(Collected data entries)
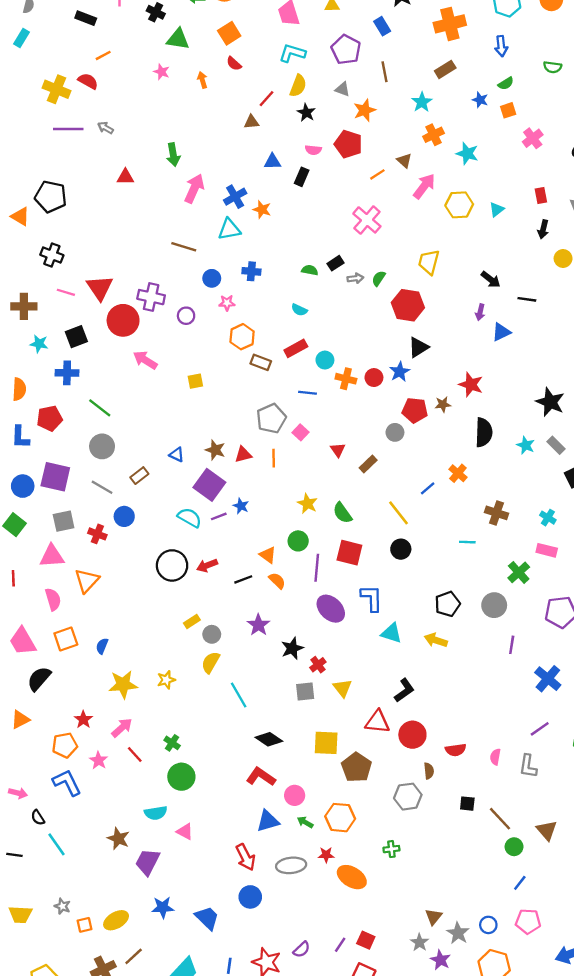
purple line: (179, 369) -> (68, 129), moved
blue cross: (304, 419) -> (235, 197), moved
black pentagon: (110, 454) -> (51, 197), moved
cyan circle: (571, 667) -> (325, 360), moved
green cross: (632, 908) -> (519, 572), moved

**Description of the task:** Transcribe the records in full and exactly. Pictures stay out.

**Task output:**
purple line: (179, 369) -> (68, 129), moved
blue cross: (304, 419) -> (235, 197), moved
black pentagon: (110, 454) -> (51, 197), moved
cyan circle: (571, 667) -> (325, 360), moved
green cross: (632, 908) -> (519, 572), moved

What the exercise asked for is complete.